Records excerpted from a collection
================================

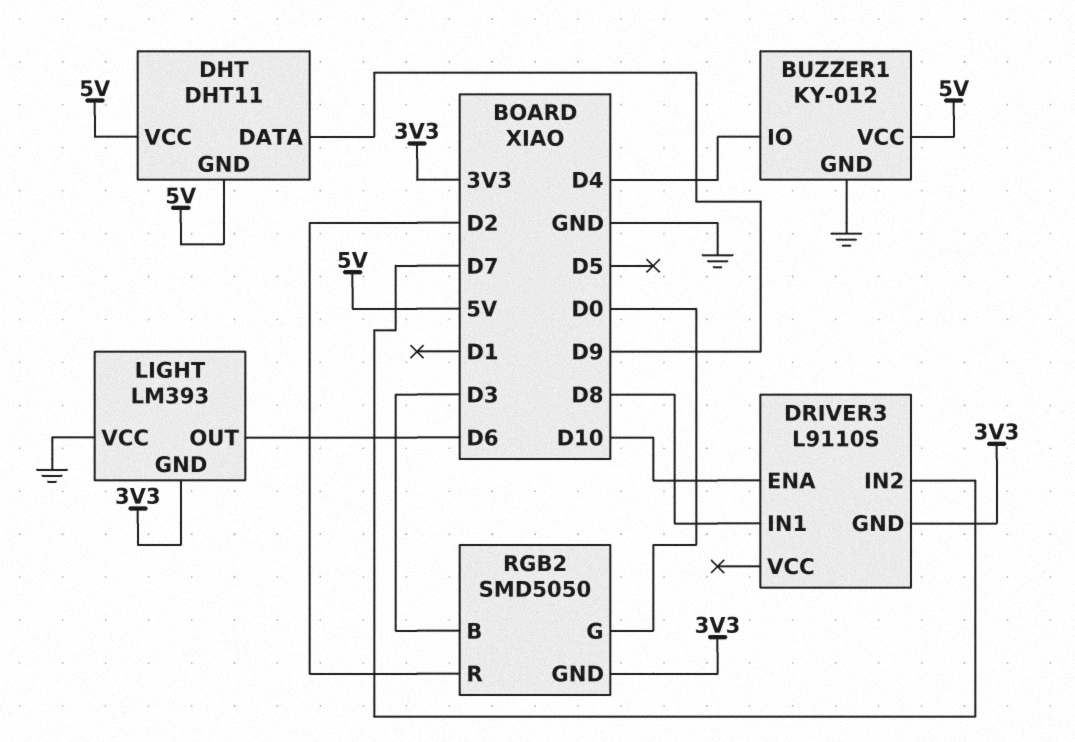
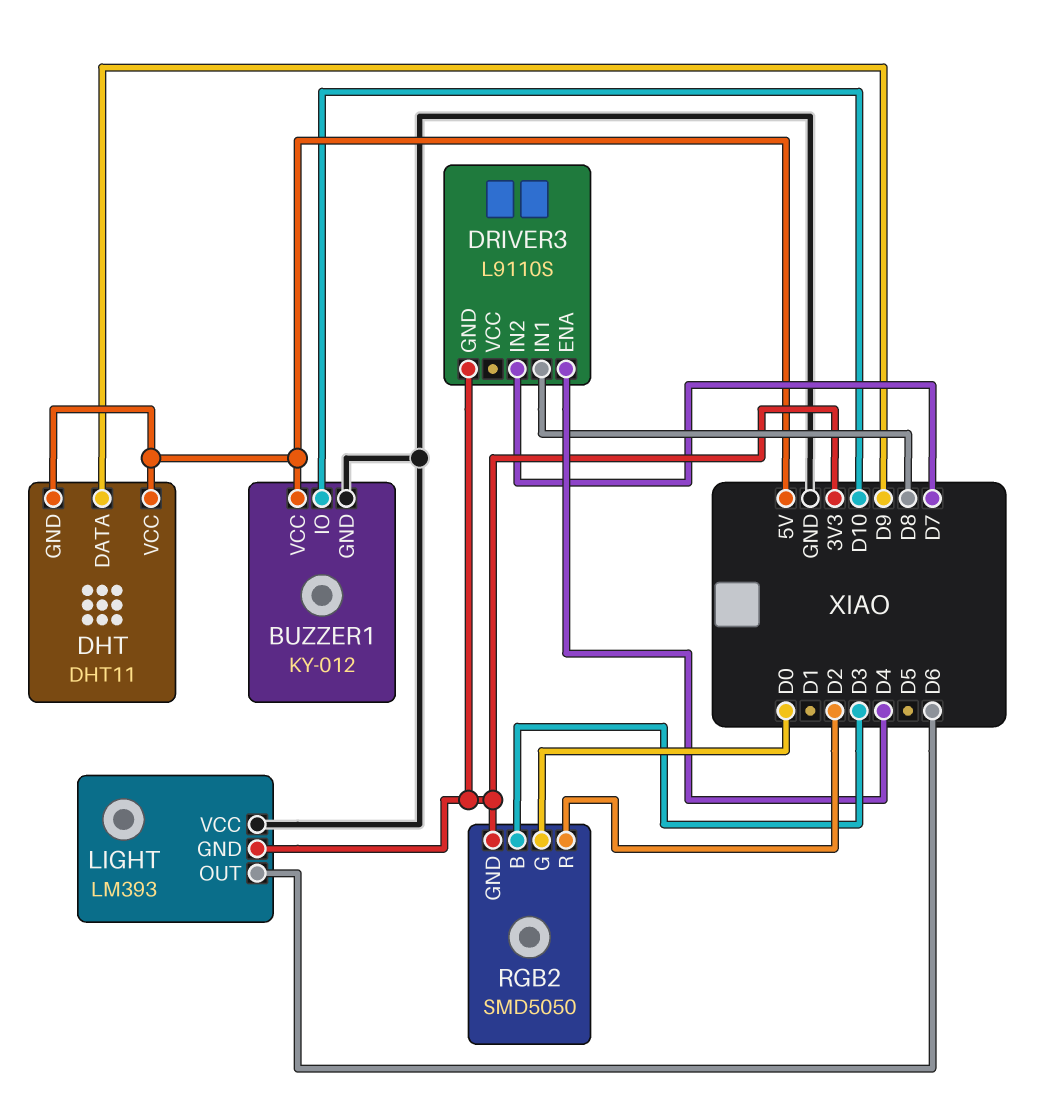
BUZZER1 pin IO: D4 -> D10
DRIVER3 pin ENA: D10 -> D4

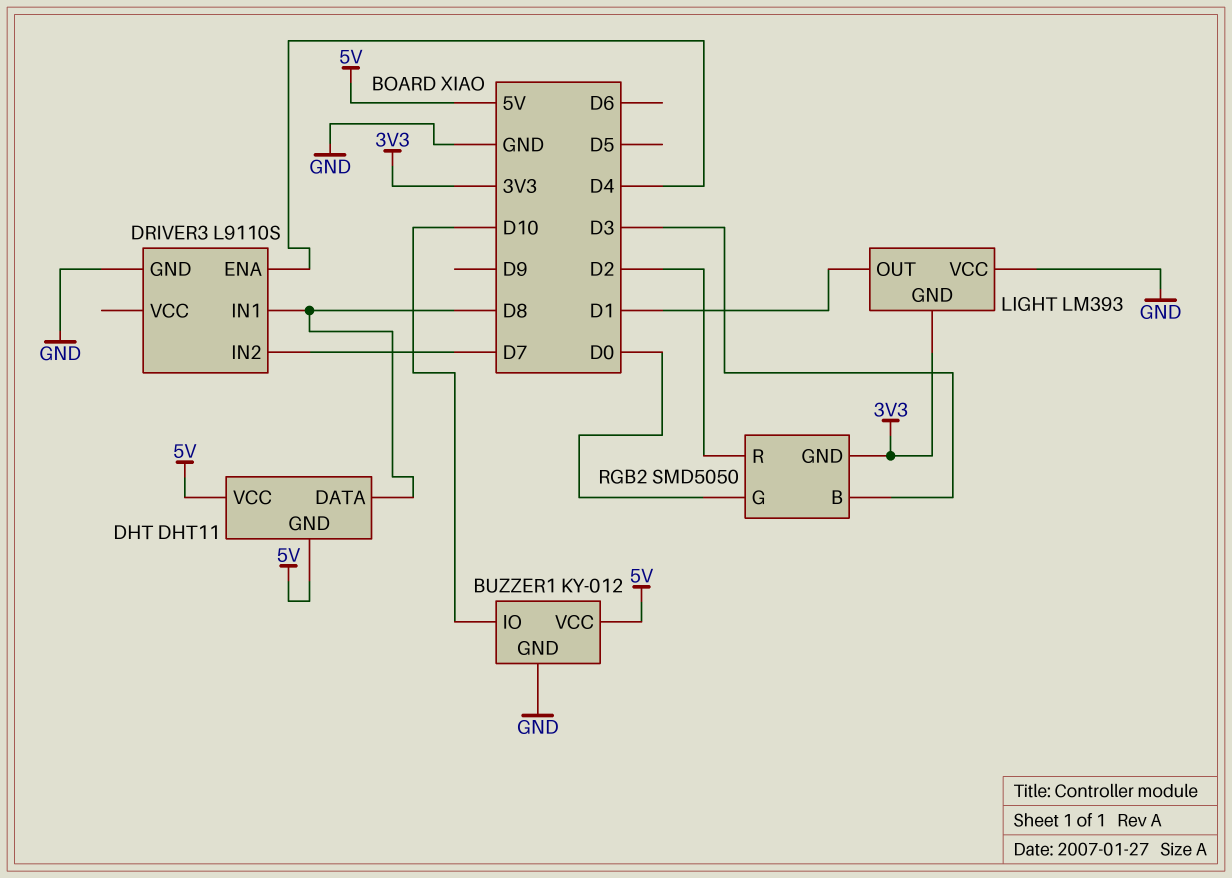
DHT pin DATA: D9 -> D8
DRIVER3 pin GND: 3V3 -> GND
LIGHT pin OUT: D6 -> D1

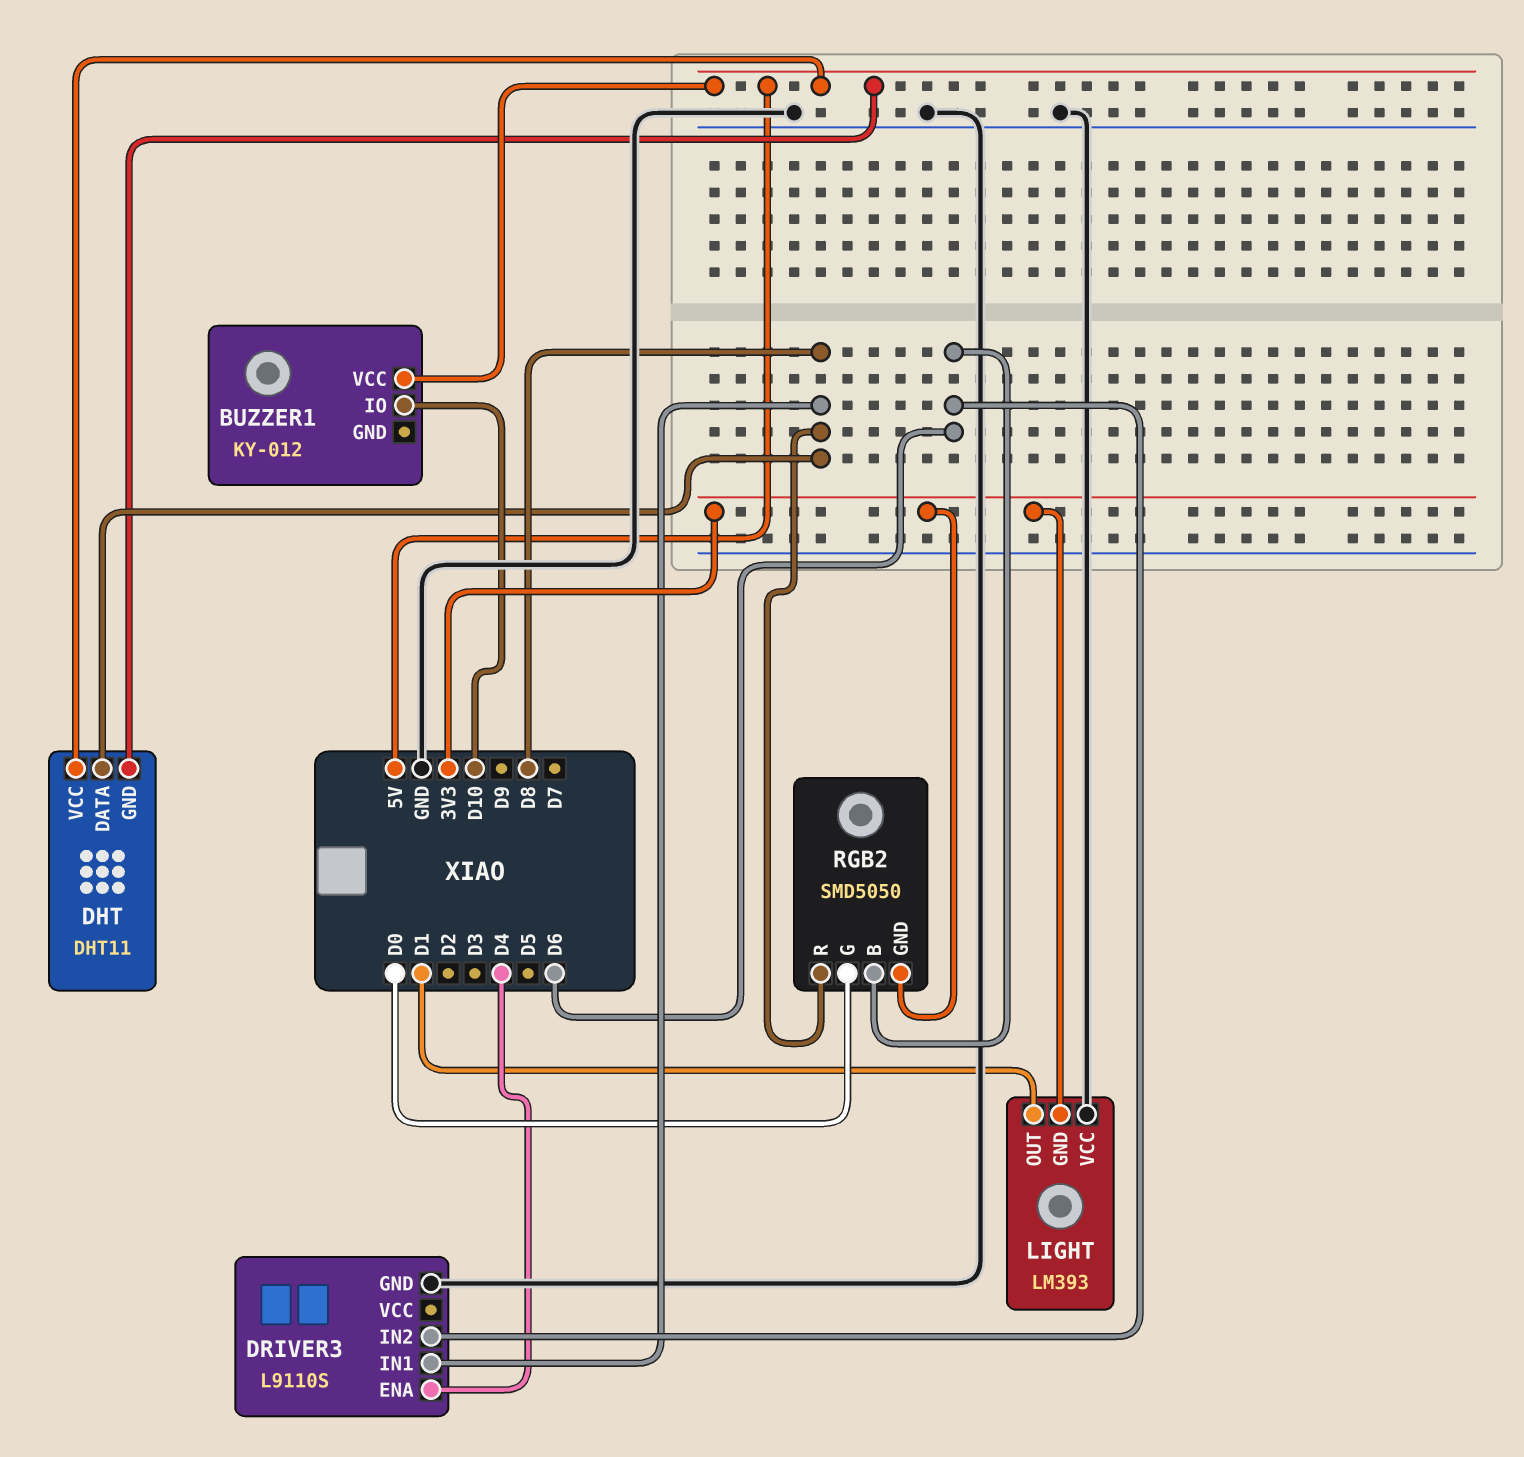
BUZZER1 pin GND: GND -> none
DRIVER3 pin IN2: D7 -> D6
RGB2 pin B: D3 -> D6
RGB2 pin R: D2 -> D8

================================

◆ EXERCISE PROMPT ◆
Write the records out in full, word for word; leave every picture behind.

◆ OUTPUT OF THE TASK ◆
BUZZER1 pin IO: D4 -> D10
DRIVER3 pin ENA: D10 -> D4

DHT pin DATA: D9 -> D8
DRIVER3 pin GND: 3V3 -> GND
LIGHT pin OUT: D6 -> D1

BUZZER1 pin GND: GND -> none
DRIVER3 pin IN2: D7 -> D6
RGB2 pin B: D3 -> D6
RGB2 pin R: D2 -> D8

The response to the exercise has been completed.